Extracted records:
□ □ □ □ □
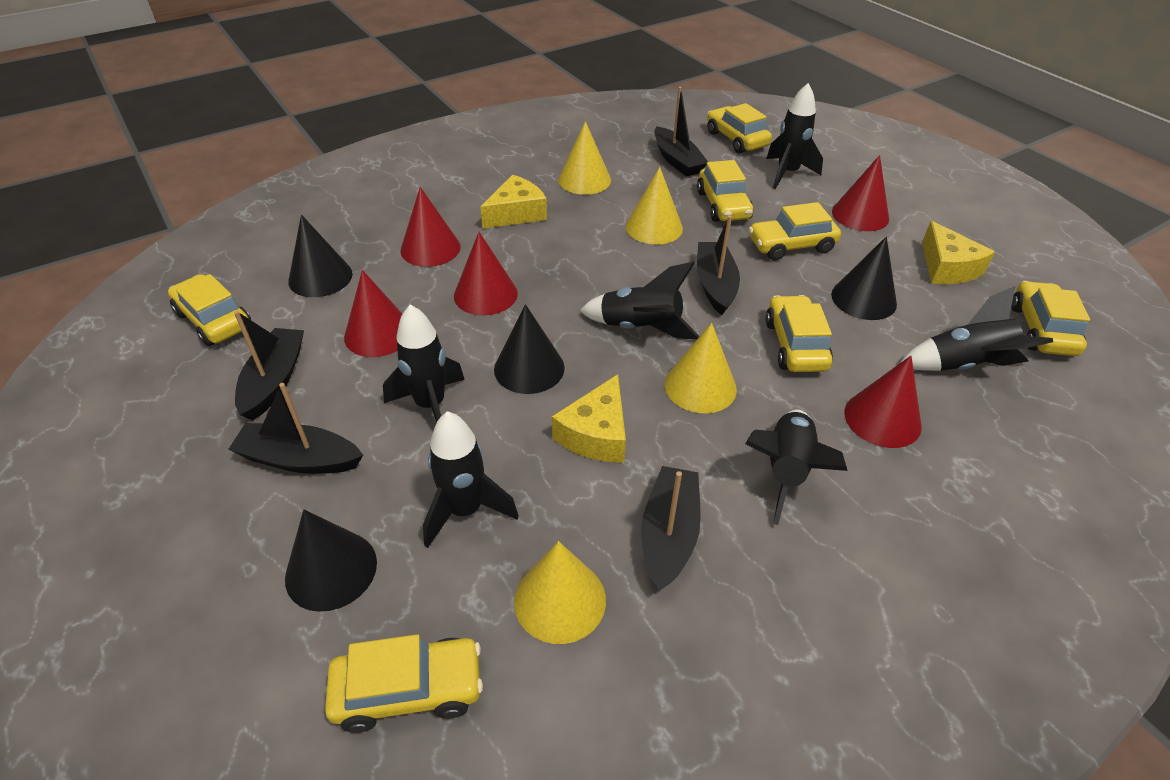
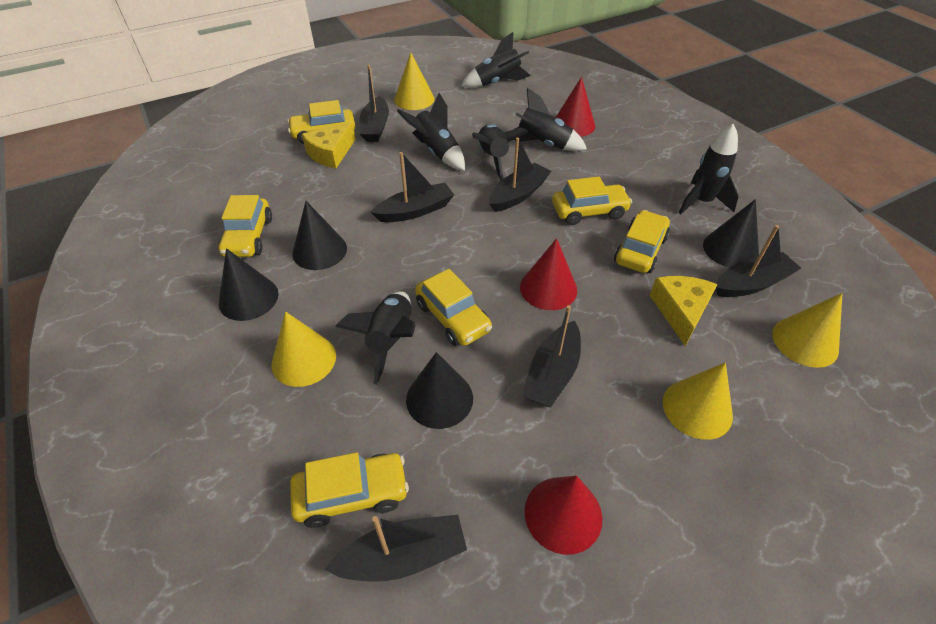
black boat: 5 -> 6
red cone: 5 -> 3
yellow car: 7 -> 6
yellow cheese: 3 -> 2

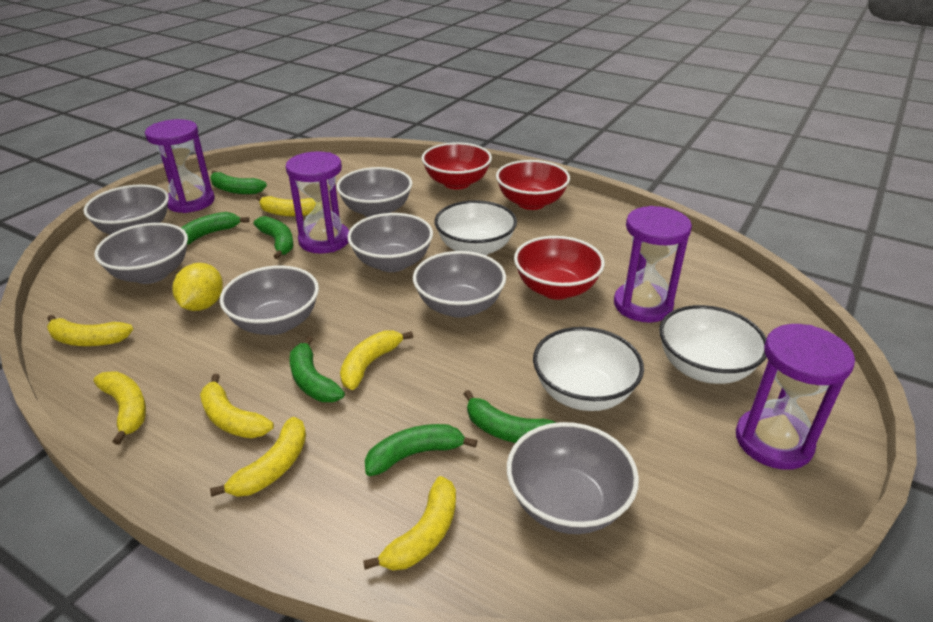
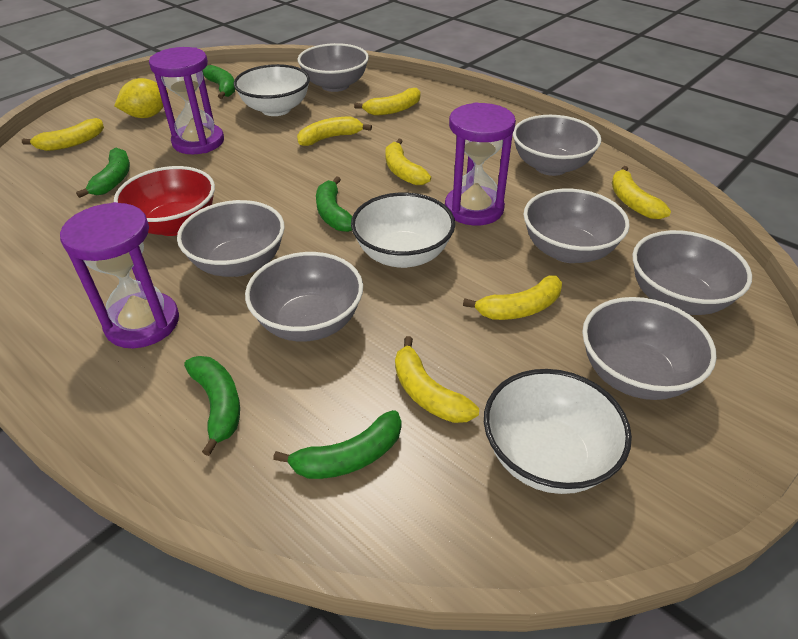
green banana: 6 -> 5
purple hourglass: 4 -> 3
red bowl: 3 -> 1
□ □ □ □ □
TASK TO COMPLETE: Print all entries exactly. The images do not belong in the copy.

WRITTEN REPLY:
black boat: 5 -> 6
red cone: 5 -> 3
yellow car: 7 -> 6
yellow cheese: 3 -> 2

green banana: 6 -> 5
purple hourglass: 4 -> 3
red bowl: 3 -> 1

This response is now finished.